(Dataset items)
=-=-=
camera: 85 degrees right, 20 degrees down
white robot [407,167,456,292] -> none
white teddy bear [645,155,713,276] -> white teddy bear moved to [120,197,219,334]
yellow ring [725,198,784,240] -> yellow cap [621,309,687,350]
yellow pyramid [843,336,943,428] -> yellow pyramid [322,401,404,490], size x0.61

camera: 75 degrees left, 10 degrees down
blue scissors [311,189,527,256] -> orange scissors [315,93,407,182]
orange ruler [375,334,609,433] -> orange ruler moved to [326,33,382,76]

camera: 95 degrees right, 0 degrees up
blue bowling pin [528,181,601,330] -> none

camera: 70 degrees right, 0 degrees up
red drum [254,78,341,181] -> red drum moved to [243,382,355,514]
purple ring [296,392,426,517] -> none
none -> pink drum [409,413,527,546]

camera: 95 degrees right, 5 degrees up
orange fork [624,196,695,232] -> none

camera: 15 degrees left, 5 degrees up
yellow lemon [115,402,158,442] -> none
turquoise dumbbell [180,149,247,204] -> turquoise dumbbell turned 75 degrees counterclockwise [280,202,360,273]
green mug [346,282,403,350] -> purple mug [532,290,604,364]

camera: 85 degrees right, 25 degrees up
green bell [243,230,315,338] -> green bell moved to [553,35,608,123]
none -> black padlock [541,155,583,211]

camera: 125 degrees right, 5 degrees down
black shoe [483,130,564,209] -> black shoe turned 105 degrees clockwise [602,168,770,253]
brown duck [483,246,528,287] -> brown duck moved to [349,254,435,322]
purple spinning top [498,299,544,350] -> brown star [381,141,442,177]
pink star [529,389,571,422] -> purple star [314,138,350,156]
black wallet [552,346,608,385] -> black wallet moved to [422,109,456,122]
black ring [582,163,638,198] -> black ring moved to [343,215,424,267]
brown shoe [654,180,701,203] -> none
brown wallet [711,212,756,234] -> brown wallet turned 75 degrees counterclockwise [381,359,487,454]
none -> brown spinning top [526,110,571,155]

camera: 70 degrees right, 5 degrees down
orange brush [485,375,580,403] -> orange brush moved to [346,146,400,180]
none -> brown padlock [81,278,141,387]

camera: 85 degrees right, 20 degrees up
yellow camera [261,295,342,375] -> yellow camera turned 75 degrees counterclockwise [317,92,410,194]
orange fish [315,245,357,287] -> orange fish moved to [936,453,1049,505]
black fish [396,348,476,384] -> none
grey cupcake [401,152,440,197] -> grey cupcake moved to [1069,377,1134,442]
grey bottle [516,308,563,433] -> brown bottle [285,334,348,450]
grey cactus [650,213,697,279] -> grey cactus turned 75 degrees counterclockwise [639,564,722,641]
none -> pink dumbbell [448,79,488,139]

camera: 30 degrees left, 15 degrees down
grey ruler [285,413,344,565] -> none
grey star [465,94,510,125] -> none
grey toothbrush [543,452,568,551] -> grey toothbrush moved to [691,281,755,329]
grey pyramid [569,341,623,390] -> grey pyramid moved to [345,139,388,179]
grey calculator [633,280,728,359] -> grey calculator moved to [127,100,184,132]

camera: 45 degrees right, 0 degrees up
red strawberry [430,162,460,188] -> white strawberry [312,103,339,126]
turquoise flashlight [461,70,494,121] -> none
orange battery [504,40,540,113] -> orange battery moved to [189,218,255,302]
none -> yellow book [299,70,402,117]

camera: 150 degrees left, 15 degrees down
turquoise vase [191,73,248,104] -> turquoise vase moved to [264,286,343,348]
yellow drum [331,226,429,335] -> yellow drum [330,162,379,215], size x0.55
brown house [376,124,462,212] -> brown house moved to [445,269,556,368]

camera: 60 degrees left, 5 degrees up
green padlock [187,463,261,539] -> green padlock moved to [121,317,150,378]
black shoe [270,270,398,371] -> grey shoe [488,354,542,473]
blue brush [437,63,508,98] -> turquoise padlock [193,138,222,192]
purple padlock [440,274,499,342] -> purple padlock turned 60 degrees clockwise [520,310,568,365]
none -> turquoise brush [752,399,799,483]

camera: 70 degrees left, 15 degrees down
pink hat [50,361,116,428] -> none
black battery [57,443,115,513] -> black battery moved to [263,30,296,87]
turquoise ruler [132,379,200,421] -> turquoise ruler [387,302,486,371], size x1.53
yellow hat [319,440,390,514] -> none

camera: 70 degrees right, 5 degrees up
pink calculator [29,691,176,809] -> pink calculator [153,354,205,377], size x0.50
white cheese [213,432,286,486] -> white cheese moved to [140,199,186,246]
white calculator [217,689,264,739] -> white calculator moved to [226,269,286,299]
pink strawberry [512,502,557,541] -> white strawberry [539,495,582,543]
=-=-=
INSTRUCTIONS FOR THE TASK:
Write out all of the records once more, exactly.

RESPONSE AREA:
camera: 85 degrees right, 20 degrees down
white robot [407,167,456,292] -> none
white teddy bear [645,155,713,276] -> white teddy bear moved to [120,197,219,334]
yellow ring [725,198,784,240] -> yellow cap [621,309,687,350]
yellow pyramid [843,336,943,428] -> yellow pyramid [322,401,404,490], size x0.61

camera: 75 degrees left, 10 degrees down
blue scissors [311,189,527,256] -> orange scissors [315,93,407,182]
orange ruler [375,334,609,433] -> orange ruler moved to [326,33,382,76]

camera: 95 degrees right, 0 degrees up
blue bowling pin [528,181,601,330] -> none

camera: 70 degrees right, 0 degrees up
red drum [254,78,341,181] -> red drum moved to [243,382,355,514]
purple ring [296,392,426,517] -> none
none -> pink drum [409,413,527,546]

camera: 95 degrees right, 5 degrees up
orange fork [624,196,695,232] -> none

camera: 15 degrees left, 5 degrees up
yellow lemon [115,402,158,442] -> none
turquoise dumbbell [180,149,247,204] -> turquoise dumbbell turned 75 degrees counterclockwise [280,202,360,273]
green mug [346,282,403,350] -> purple mug [532,290,604,364]

camera: 85 degrees right, 25 degrees up
green bell [243,230,315,338] -> green bell moved to [553,35,608,123]
none -> black padlock [541,155,583,211]

camera: 125 degrees right, 5 degrees down
black shoe [483,130,564,209] -> black shoe turned 105 degrees clockwise [602,168,770,253]
brown duck [483,246,528,287] -> brown duck moved to [349,254,435,322]
purple spinning top [498,299,544,350] -> brown star [381,141,442,177]
pink star [529,389,571,422] -> purple star [314,138,350,156]
black wallet [552,346,608,385] -> black wallet moved to [422,109,456,122]
black ring [582,163,638,198] -> black ring moved to [343,215,424,267]
brown shoe [654,180,701,203] -> none
brown wallet [711,212,756,234] -> brown wallet turned 75 degrees counterclockwise [381,359,487,454]
none -> brown spinning top [526,110,571,155]

camera: 70 degrees right, 5 degrees down
orange brush [485,375,580,403] -> orange brush moved to [346,146,400,180]
none -> brown padlock [81,278,141,387]

camera: 85 degrees right, 20 degrees up
yellow camera [261,295,342,375] -> yellow camera turned 75 degrees counterclockwise [317,92,410,194]
orange fish [315,245,357,287] -> orange fish moved to [936,453,1049,505]
black fish [396,348,476,384] -> none
grey cupcake [401,152,440,197] -> grey cupcake moved to [1069,377,1134,442]
grey bottle [516,308,563,433] -> brown bottle [285,334,348,450]
grey cactus [650,213,697,279] -> grey cactus turned 75 degrees counterclockwise [639,564,722,641]
none -> pink dumbbell [448,79,488,139]

camera: 30 degrees left, 15 degrees down
grey ruler [285,413,344,565] -> none
grey star [465,94,510,125] -> none
grey toothbrush [543,452,568,551] -> grey toothbrush moved to [691,281,755,329]
grey pyramid [569,341,623,390] -> grey pyramid moved to [345,139,388,179]
grey calculator [633,280,728,359] -> grey calculator moved to [127,100,184,132]

camera: 45 degrees right, 0 degrees up
red strawberry [430,162,460,188] -> white strawberry [312,103,339,126]
turquoise flashlight [461,70,494,121] -> none
orange battery [504,40,540,113] -> orange battery moved to [189,218,255,302]
none -> yellow book [299,70,402,117]

camera: 150 degrees left, 15 degrees down
turquoise vase [191,73,248,104] -> turquoise vase moved to [264,286,343,348]
yellow drum [331,226,429,335] -> yellow drum [330,162,379,215], size x0.55
brown house [376,124,462,212] -> brown house moved to [445,269,556,368]

camera: 60 degrees left, 5 degrees up
green padlock [187,463,261,539] -> green padlock moved to [121,317,150,378]
black shoe [270,270,398,371] -> grey shoe [488,354,542,473]
blue brush [437,63,508,98] -> turquoise padlock [193,138,222,192]
purple padlock [440,274,499,342] -> purple padlock turned 60 degrees clockwise [520,310,568,365]
none -> turquoise brush [752,399,799,483]

camera: 70 degrees left, 15 degrees down
pink hat [50,361,116,428] -> none
black battery [57,443,115,513] -> black battery moved to [263,30,296,87]
turquoise ruler [132,379,200,421] -> turquoise ruler [387,302,486,371], size x1.53
yellow hat [319,440,390,514] -> none

camera: 70 degrees right, 5 degrees up
pink calculator [29,691,176,809] -> pink calculator [153,354,205,377], size x0.50
white cheese [213,432,286,486] -> white cheese moved to [140,199,186,246]
white calculator [217,689,264,739] -> white calculator moved to [226,269,286,299]
pink strawberry [512,502,557,541] -> white strawberry [539,495,582,543]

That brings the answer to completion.